### Study material
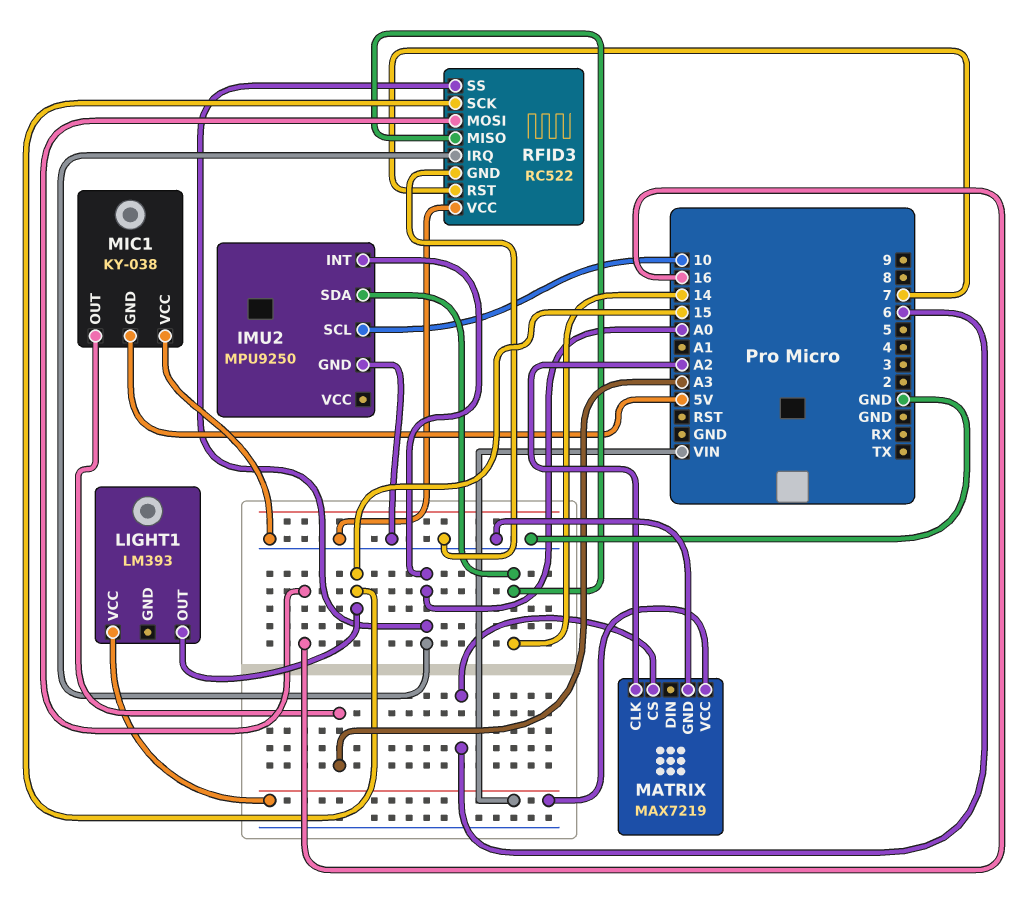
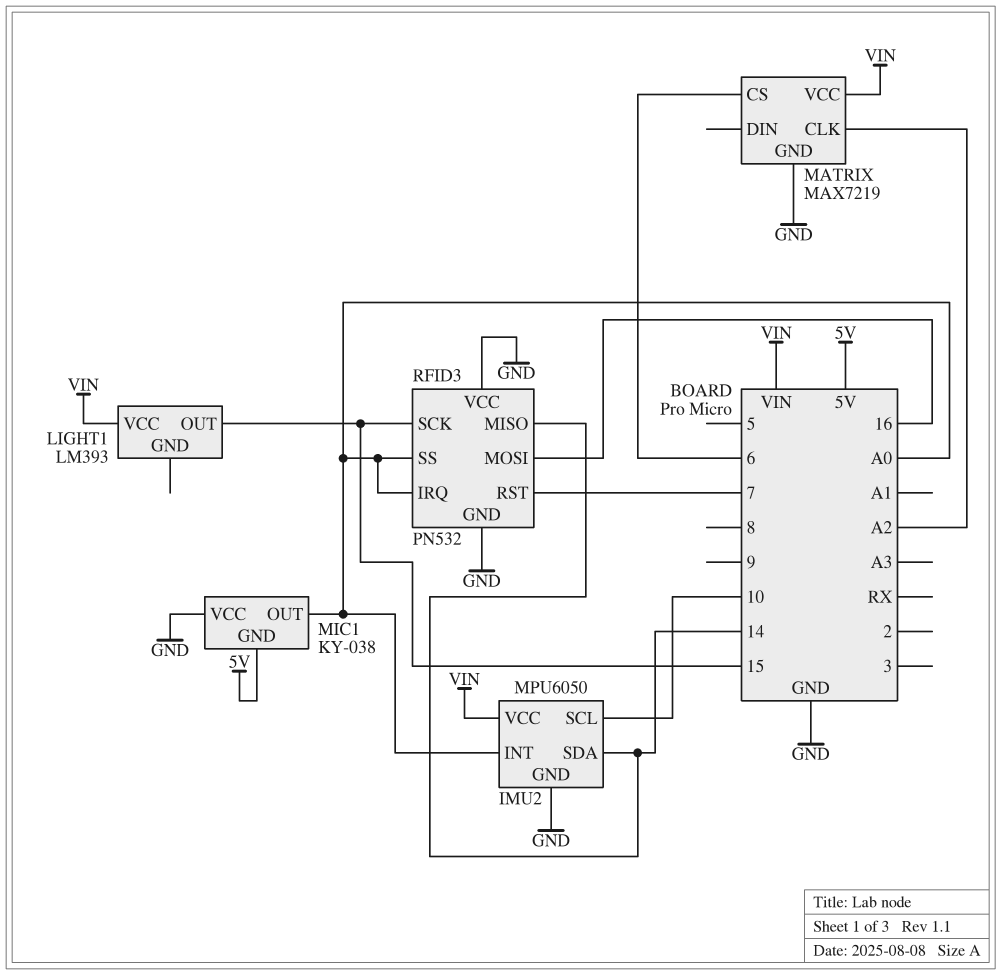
IMU2: MPU9250 -> MPU6050
IMU2 pin VCC: none -> VIN
MIC1 pin OUT: A3 -> A0
RFID3: RC522 -> PN532

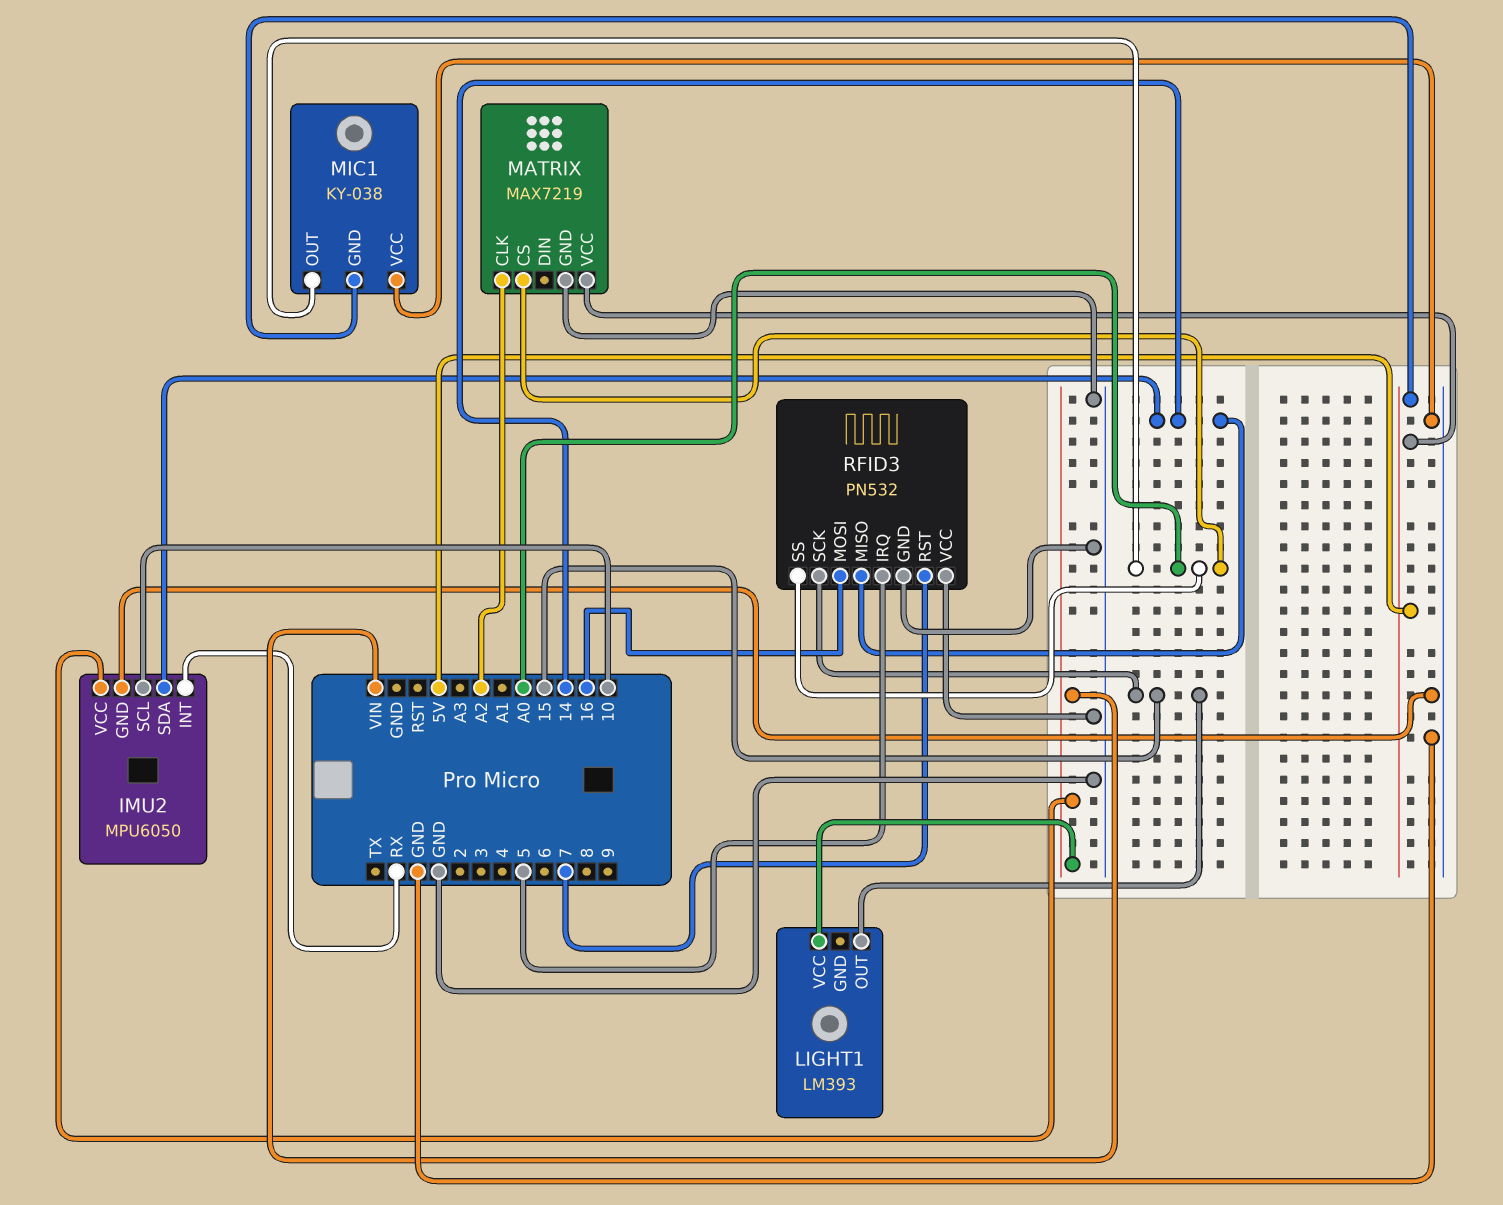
IMU2 pin INT: A0 -> RX
MATRIX pin CS: 6 -> A0
MATRIX pin VCC: VIN -> 5V
RFID3 pin IRQ: A0 -> 5

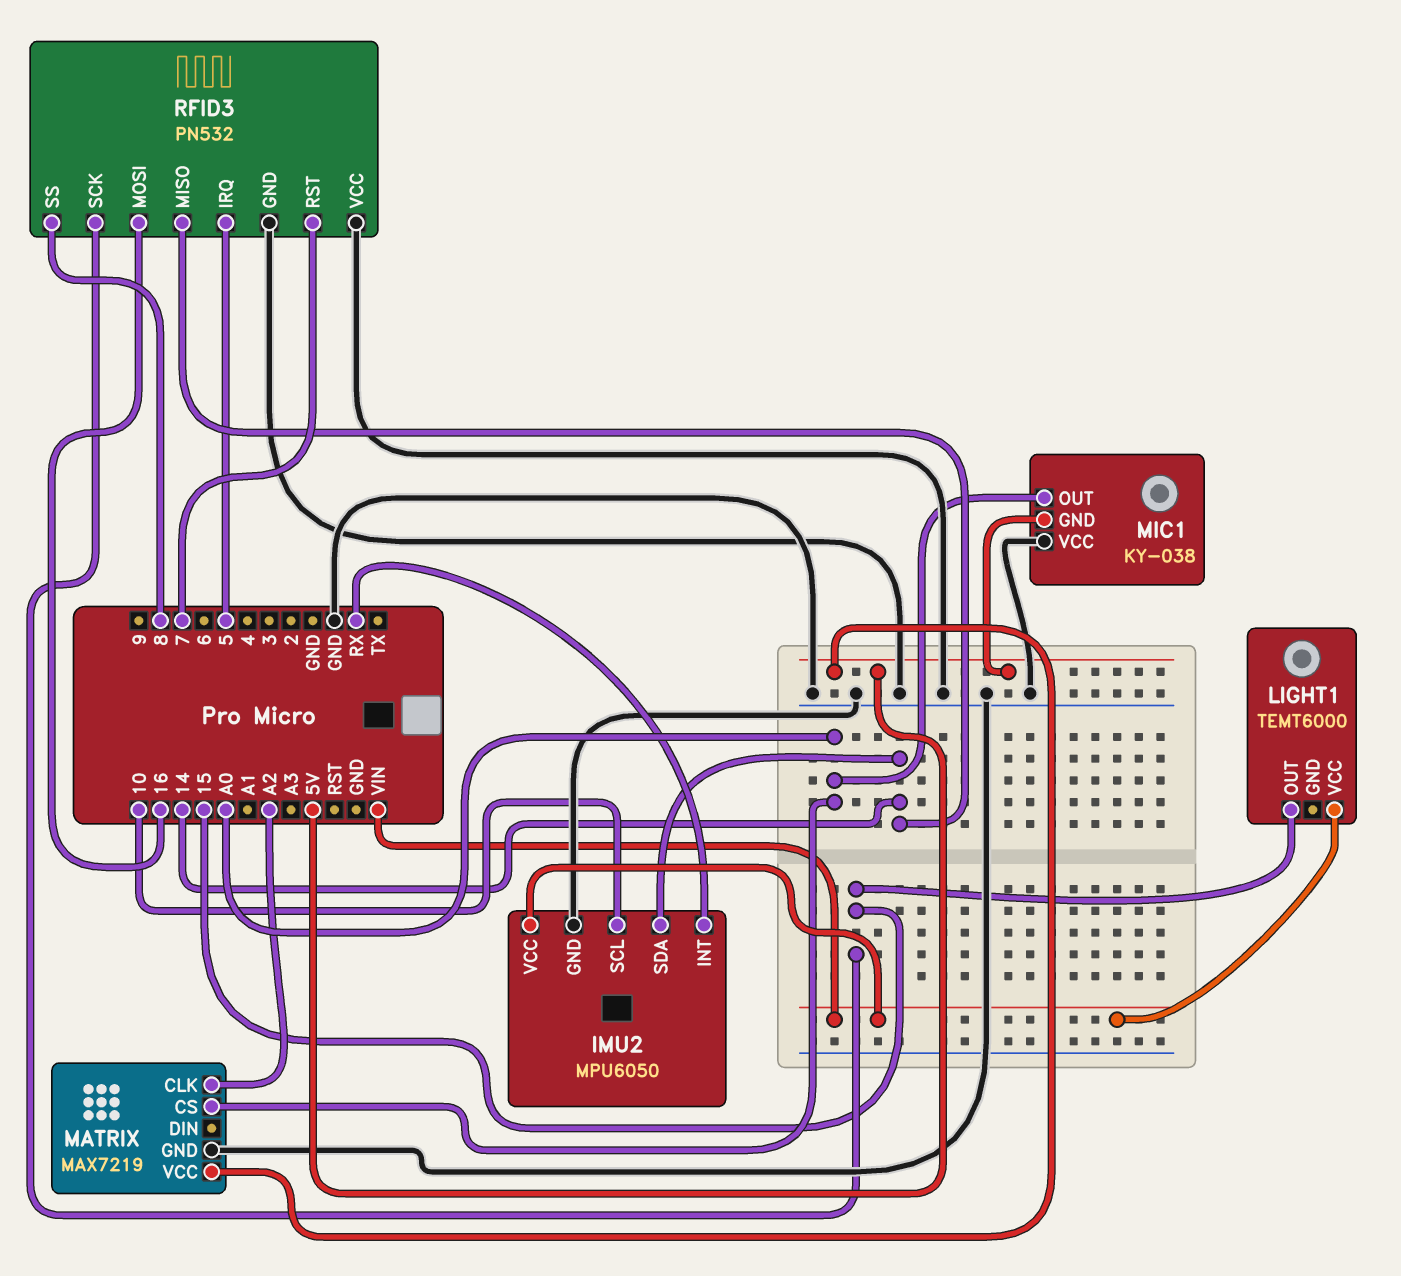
LIGHT1: LM393 -> TEMT6000
RFID3 pin SS: A0 -> 8

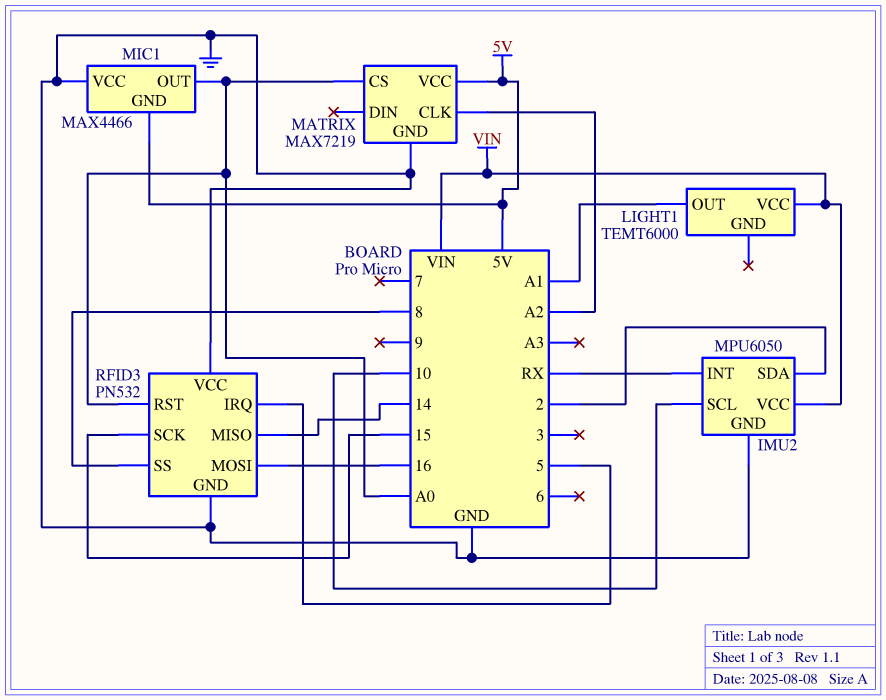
IMU2 pin SDA: 14 -> 2
LIGHT1 pin OUT: 15 -> A1
MIC1: KY-038 -> MAX4466
RFID3 pin RST: 7 -> A0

### Assignment
Go through the listing and restate each line word for word, leaving out the pictures.

### Reply to the task
IMU2: MPU9250 -> MPU6050
IMU2 pin VCC: none -> VIN
MIC1 pin OUT: A3 -> A0
RFID3: RC522 -> PN532

IMU2 pin INT: A0 -> RX
MATRIX pin CS: 6 -> A0
MATRIX pin VCC: VIN -> 5V
RFID3 pin IRQ: A0 -> 5

LIGHT1: LM393 -> TEMT6000
RFID3 pin SS: A0 -> 8

IMU2 pin SDA: 14 -> 2
LIGHT1 pin OUT: 15 -> A1
MIC1: KY-038 -> MAX4466
RFID3 pin RST: 7 -> A0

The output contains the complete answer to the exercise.